**Supplied material**
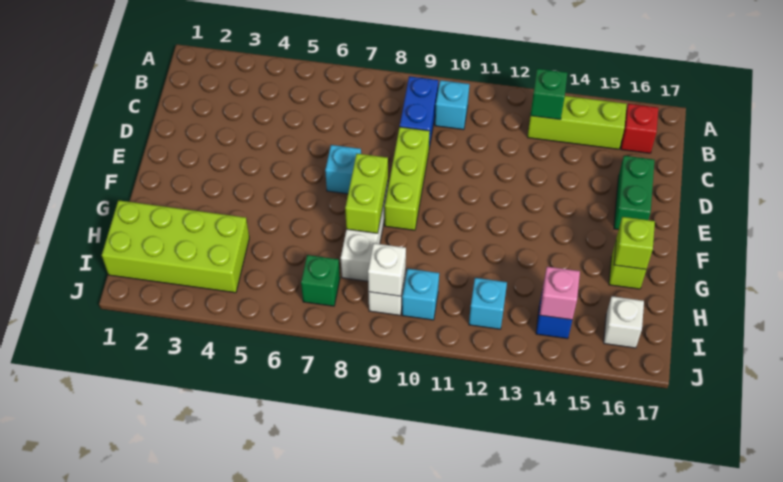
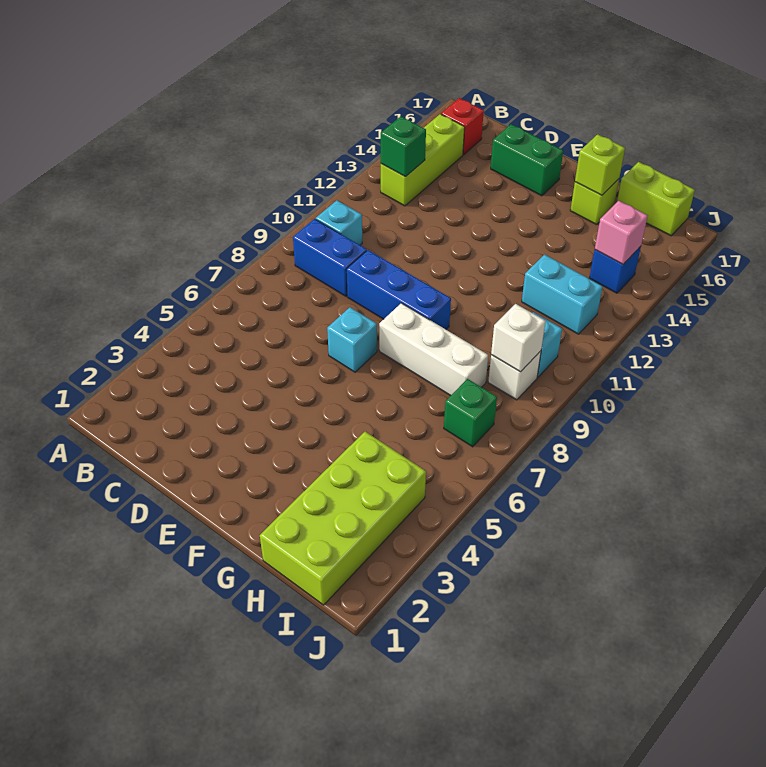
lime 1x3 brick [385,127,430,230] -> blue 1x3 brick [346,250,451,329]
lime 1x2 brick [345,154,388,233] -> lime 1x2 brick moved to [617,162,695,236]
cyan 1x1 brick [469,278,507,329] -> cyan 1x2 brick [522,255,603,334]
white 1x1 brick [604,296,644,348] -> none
--
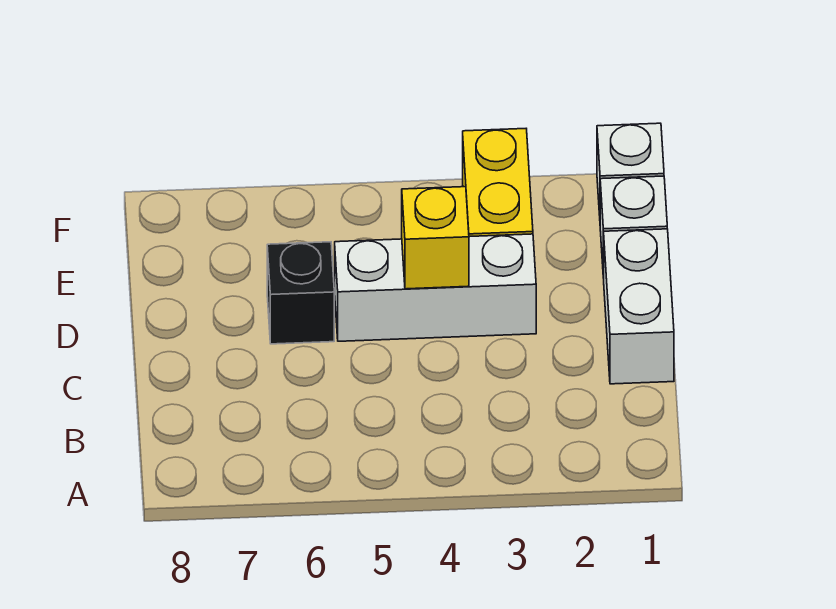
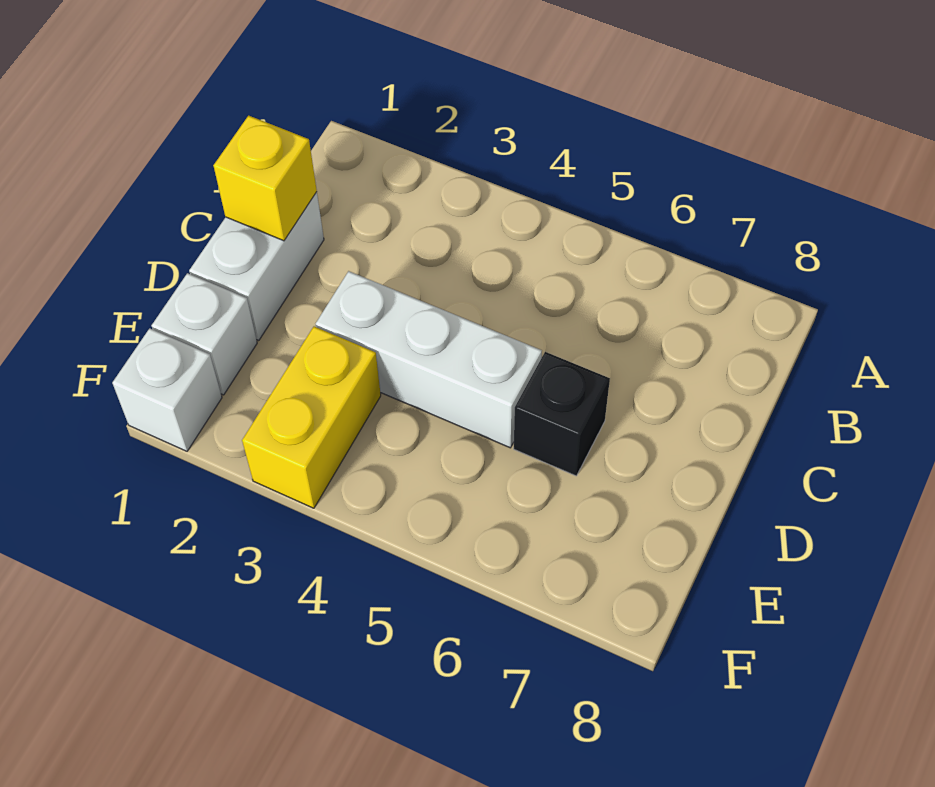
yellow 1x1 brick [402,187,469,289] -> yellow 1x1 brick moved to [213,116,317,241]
---
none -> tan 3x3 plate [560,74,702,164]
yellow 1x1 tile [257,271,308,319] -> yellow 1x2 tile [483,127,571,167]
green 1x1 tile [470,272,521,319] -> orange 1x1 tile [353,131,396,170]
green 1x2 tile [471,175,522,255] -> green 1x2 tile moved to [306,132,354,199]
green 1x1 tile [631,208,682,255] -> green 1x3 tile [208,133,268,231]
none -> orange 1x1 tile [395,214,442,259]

**Activity**
Find the string "yellow" in the entries above. Copy each line where it occurs.

**Your solution**
yellow 1x1 brick [402,187,469,289] -> yellow 1x1 brick moved to [213,116,317,241]
yellow 1x1 tile [257,271,308,319] -> yellow 1x2 tile [483,127,571,167]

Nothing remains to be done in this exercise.